→ REQUIRED TASK: Find every line below that contains the string "kern" and copy each one.

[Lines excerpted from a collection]

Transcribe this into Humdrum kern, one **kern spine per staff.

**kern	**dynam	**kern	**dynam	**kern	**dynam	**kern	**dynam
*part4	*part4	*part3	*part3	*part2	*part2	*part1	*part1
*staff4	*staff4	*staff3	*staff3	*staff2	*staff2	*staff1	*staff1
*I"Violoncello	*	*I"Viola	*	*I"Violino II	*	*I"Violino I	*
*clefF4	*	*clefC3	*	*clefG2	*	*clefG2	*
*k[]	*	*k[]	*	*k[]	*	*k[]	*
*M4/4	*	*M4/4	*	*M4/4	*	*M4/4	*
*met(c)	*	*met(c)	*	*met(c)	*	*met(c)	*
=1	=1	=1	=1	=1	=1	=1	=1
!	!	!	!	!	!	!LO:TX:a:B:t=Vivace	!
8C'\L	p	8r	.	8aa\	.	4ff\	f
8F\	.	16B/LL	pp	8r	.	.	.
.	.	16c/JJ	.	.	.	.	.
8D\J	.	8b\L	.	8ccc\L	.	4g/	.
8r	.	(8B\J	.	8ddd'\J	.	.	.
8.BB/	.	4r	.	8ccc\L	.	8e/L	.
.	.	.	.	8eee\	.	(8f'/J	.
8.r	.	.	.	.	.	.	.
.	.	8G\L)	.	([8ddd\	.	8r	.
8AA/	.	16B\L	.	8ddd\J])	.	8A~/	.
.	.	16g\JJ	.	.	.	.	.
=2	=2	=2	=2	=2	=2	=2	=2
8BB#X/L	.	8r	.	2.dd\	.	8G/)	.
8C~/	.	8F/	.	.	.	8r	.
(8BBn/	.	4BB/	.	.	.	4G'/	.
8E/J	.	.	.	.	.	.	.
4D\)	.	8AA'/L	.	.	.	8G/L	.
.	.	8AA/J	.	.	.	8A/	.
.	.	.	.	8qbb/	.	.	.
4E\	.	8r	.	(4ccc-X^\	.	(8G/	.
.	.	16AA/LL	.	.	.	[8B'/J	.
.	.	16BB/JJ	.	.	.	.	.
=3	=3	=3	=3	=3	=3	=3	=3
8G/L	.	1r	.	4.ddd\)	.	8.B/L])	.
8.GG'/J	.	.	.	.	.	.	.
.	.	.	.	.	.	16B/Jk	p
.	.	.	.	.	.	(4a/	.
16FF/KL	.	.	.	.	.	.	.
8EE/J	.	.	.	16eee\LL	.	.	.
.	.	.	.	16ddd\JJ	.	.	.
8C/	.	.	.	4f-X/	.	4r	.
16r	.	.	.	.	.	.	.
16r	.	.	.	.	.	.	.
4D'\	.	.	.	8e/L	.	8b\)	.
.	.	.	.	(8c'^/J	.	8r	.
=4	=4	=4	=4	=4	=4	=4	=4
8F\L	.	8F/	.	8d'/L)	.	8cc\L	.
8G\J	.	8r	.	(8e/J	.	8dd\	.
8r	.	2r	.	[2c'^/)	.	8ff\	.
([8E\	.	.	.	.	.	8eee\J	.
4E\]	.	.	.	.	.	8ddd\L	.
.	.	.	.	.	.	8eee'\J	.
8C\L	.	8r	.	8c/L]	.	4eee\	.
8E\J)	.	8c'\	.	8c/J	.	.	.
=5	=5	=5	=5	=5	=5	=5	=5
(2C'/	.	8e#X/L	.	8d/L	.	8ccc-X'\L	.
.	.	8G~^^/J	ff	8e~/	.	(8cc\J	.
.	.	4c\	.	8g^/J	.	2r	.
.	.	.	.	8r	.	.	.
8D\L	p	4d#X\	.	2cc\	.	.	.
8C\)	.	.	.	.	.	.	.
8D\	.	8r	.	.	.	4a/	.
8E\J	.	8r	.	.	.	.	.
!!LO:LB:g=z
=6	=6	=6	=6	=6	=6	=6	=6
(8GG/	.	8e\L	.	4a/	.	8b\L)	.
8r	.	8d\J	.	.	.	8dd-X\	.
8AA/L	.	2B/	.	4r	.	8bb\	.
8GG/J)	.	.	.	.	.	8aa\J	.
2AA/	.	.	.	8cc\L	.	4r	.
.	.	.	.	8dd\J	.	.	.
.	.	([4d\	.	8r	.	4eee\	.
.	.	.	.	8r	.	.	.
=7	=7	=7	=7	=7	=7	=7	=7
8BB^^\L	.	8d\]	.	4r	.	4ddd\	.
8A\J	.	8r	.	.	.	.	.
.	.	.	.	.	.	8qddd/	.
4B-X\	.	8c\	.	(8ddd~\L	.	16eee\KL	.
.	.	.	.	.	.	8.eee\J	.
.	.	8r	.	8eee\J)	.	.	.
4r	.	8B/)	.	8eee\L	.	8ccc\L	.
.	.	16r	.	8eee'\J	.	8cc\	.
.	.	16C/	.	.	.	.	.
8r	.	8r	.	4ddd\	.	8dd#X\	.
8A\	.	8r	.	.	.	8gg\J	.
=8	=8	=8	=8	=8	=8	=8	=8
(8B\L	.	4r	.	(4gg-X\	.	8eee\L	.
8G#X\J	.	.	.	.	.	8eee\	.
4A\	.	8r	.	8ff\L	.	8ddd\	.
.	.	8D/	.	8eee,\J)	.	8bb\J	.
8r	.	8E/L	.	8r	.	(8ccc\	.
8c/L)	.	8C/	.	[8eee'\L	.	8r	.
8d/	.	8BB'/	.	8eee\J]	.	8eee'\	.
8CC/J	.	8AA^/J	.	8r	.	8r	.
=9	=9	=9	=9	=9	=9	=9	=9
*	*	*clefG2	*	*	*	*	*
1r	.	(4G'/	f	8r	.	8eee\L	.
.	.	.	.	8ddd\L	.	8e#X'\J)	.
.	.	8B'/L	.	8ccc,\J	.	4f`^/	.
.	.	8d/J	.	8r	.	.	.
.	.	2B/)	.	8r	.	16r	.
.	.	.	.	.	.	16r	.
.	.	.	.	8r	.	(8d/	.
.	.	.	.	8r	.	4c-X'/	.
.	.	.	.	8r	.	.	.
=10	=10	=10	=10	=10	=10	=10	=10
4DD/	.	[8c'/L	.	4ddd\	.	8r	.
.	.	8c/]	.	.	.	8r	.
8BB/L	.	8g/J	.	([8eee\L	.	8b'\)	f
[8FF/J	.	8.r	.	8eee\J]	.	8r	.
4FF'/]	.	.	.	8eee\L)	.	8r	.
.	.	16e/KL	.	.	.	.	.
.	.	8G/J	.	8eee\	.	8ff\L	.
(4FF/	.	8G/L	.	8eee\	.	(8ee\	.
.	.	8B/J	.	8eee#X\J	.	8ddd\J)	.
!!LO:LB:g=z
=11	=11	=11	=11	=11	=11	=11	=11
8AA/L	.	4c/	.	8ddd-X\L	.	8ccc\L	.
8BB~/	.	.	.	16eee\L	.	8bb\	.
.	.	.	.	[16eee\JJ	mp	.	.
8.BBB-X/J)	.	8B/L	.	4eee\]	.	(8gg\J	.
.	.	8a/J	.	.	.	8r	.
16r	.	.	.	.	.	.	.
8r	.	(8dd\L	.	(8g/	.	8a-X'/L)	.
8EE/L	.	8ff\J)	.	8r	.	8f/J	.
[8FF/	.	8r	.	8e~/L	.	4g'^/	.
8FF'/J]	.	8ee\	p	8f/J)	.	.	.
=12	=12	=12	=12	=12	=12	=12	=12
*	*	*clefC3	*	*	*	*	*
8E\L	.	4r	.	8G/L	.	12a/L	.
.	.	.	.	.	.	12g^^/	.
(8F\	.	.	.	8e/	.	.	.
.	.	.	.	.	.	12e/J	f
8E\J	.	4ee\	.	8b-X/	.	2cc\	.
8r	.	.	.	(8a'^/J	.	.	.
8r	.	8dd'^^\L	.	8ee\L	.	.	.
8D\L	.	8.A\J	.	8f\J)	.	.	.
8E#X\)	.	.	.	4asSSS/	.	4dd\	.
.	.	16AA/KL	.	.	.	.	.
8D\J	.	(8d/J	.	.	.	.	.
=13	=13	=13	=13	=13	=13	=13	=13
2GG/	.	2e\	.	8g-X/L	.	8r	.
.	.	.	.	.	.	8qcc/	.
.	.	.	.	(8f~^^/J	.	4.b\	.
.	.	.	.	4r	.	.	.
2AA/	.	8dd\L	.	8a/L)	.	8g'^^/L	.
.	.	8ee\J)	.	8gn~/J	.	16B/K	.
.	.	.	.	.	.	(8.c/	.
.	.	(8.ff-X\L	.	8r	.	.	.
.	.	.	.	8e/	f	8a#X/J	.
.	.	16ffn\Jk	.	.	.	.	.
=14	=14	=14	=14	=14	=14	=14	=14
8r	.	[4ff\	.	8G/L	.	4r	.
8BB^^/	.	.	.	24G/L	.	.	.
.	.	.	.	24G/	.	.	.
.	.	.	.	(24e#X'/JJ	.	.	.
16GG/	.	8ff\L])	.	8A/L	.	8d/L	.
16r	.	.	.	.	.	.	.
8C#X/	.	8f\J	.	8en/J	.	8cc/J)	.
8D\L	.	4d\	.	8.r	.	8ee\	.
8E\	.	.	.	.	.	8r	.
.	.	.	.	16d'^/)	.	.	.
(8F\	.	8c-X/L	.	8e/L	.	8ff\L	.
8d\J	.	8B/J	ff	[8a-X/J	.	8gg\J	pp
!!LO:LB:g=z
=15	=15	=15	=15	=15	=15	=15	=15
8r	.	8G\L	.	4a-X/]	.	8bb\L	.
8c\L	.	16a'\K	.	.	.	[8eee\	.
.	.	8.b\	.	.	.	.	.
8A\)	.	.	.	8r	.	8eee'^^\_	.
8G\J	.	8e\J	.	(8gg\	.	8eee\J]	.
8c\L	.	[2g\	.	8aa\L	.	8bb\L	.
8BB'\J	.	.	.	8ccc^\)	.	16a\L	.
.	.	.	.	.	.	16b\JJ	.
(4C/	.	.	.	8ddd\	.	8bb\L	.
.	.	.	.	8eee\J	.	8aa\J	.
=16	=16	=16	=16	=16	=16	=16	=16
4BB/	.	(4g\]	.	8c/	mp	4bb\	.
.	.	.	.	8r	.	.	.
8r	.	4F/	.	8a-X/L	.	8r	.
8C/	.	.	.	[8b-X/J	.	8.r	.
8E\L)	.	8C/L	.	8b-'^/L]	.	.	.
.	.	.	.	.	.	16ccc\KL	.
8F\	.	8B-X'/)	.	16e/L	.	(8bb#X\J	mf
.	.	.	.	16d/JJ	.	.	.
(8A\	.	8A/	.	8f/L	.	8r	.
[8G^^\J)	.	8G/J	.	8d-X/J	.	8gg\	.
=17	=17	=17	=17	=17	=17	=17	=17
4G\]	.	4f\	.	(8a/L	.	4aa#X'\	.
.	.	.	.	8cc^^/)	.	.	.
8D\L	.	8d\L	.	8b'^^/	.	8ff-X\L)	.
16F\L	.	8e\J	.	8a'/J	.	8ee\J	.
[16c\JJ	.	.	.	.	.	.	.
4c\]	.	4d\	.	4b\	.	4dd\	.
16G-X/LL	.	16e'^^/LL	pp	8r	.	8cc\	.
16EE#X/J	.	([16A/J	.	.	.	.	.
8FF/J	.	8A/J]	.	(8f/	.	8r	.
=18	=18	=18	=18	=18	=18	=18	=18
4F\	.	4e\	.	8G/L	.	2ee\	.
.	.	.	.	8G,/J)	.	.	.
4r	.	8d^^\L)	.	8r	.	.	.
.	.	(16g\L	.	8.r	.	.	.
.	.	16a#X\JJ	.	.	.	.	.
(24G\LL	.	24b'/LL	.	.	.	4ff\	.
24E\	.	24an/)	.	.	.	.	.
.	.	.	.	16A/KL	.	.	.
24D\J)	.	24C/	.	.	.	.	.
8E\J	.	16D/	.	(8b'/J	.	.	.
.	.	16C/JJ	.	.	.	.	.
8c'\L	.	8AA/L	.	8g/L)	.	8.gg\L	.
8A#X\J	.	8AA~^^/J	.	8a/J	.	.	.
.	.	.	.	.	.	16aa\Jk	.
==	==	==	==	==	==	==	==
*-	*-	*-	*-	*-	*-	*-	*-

→ TASK ANSWER:
Transcribe this into Humdrum kern, one **kern spine per staff.
**kern	**dynam	**kern	**dynam	**kern	**dynam	**kern	**dynam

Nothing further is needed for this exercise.